■ MATERIAL FOR THE TASK:
○ ○ ○ ○ ○

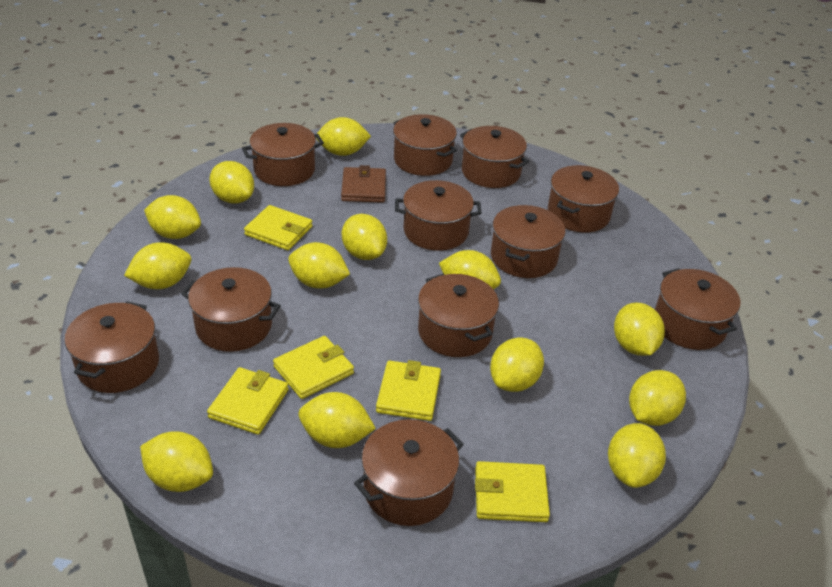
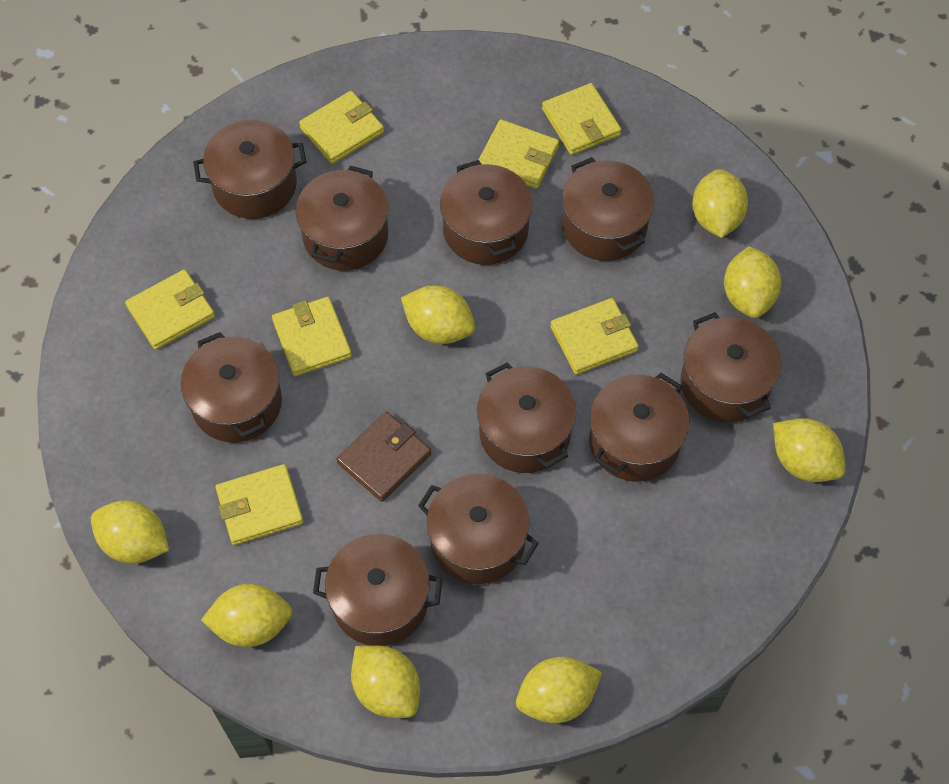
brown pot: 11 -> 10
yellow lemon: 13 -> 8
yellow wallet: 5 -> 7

○ ○ ○ ○ ○

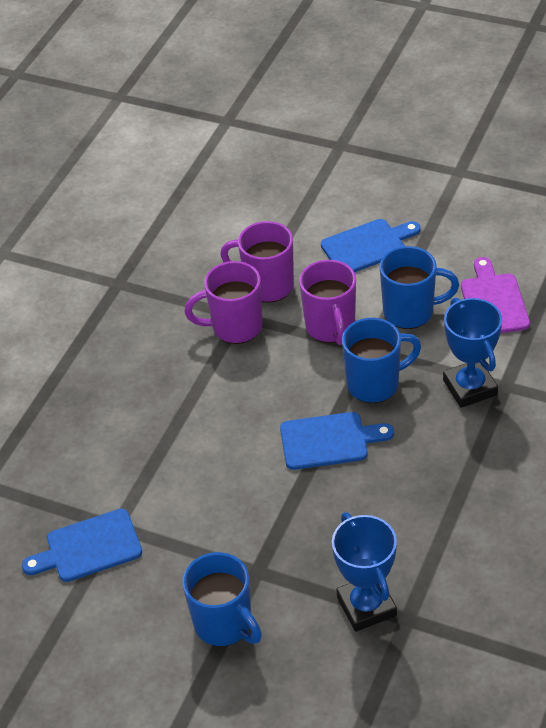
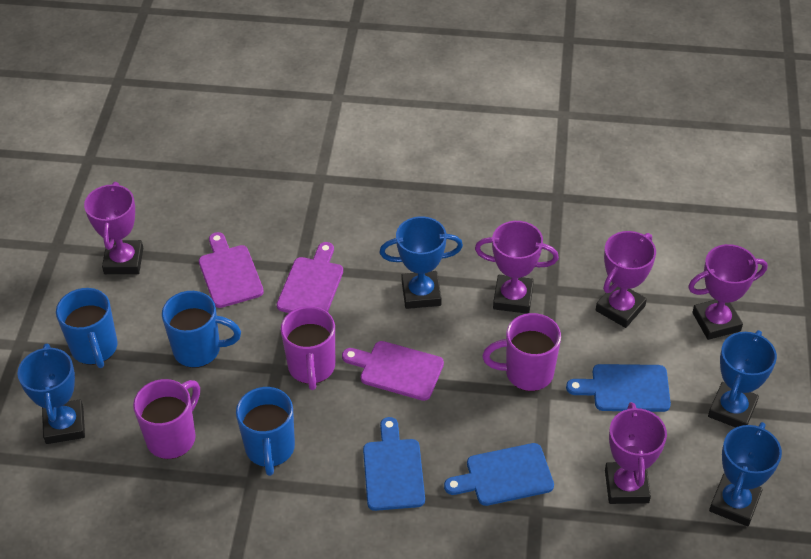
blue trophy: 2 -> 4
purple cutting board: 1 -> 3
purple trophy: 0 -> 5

○ ○ ○ ○ ○

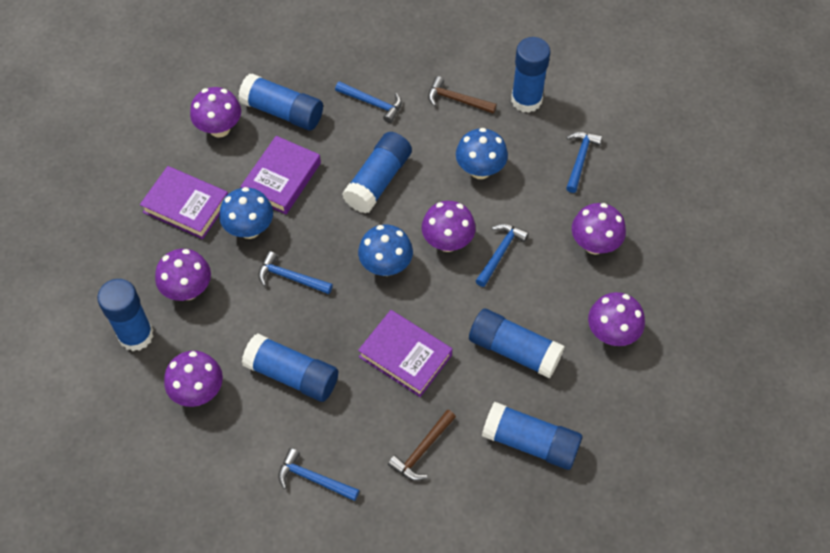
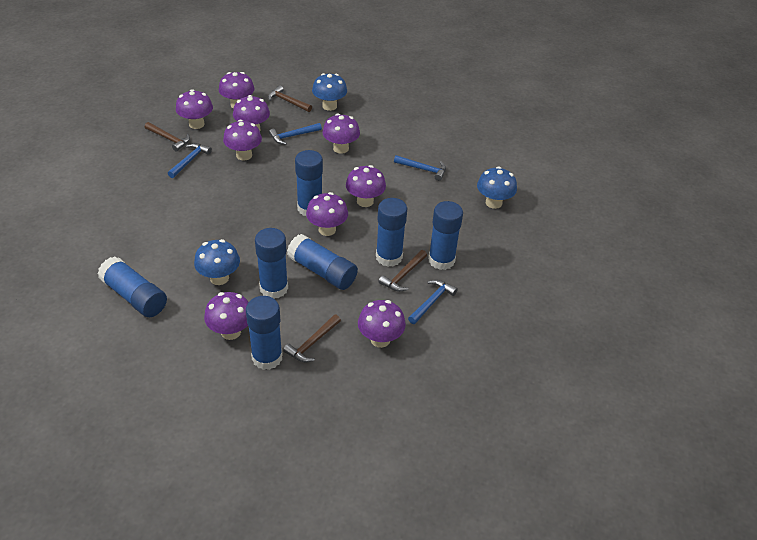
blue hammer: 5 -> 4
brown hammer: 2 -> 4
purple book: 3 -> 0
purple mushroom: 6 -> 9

○ ○ ○ ○ ○

■ ASSIGNMENT: Go through the records above and count every line that includes "purple". Give the number and nothing else.

■ RESPONSE AREA: 4